* Task item
Check every line of the entries below for the word "camera", and copy the ones that have it.

(Colored object listings)
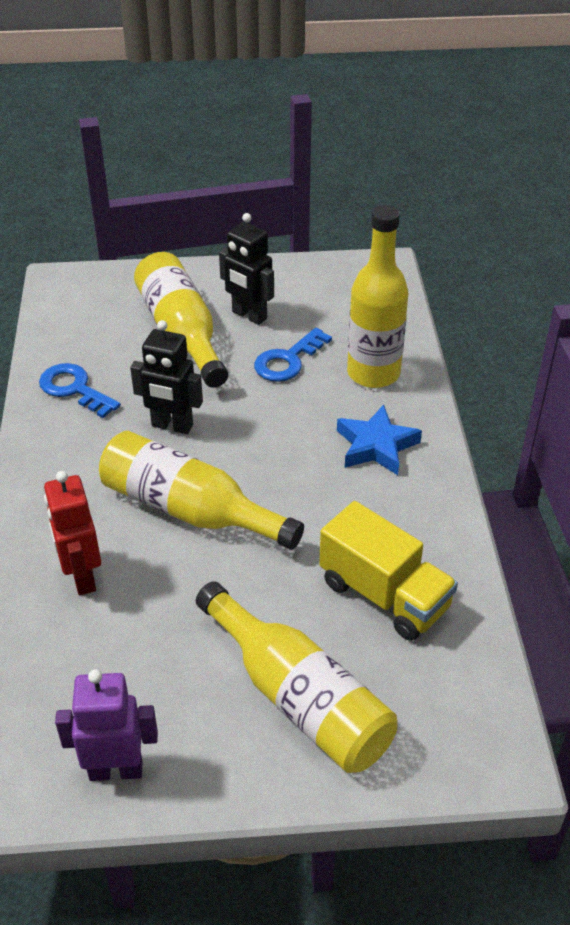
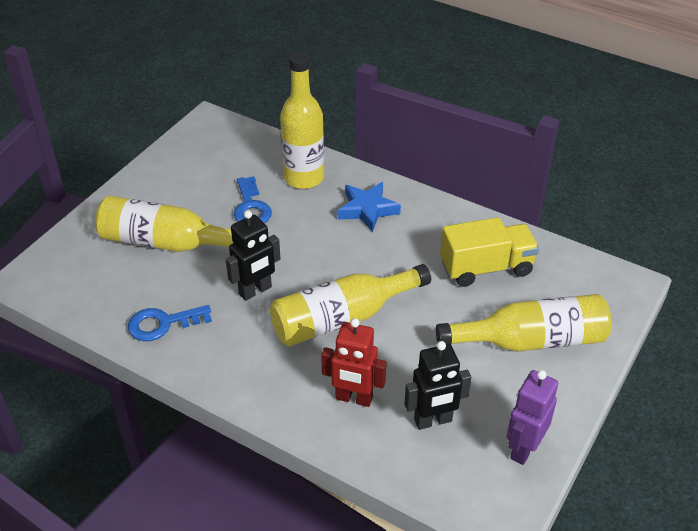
camera: 55 degrees left, 0 degrees up
(249, 315) = (186, 202): black robot -> black robot (433, 421)

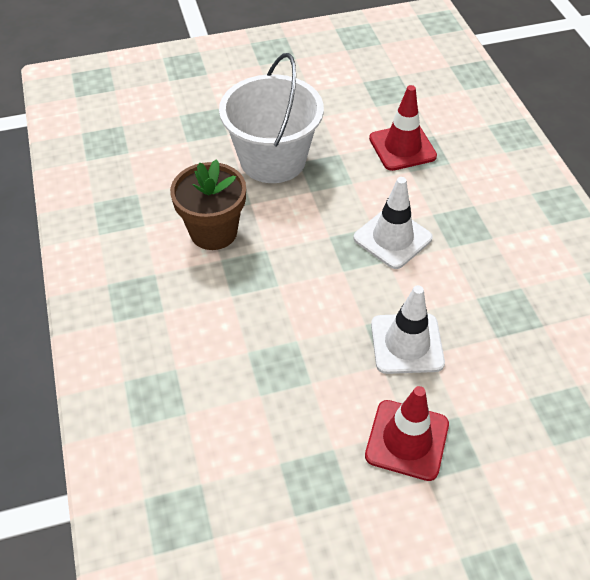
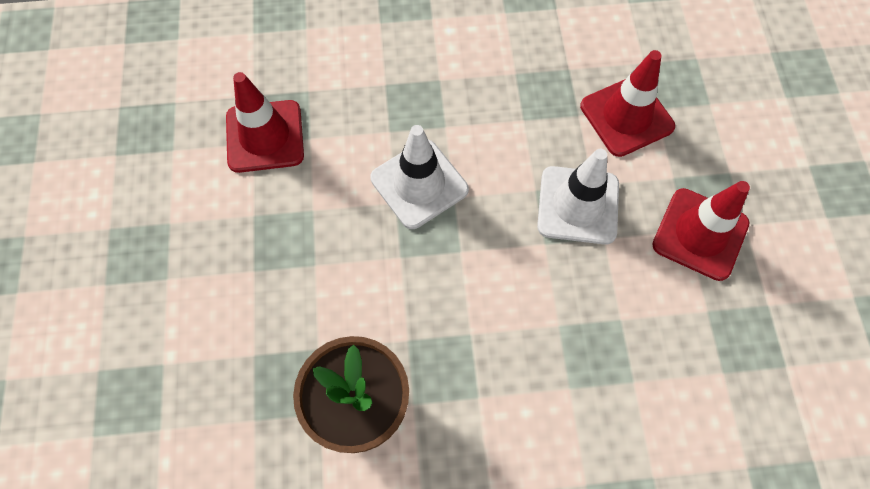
camera: 80 degrees left, 15 degrees up
(272, 160) = (240, 305): white bucket -> none
(510, 374) = (626, 116): none -> red traffic cone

* Answer box
camera: 55 degrees left, 0 degrees up
camera: 80 degrees left, 15 degrees up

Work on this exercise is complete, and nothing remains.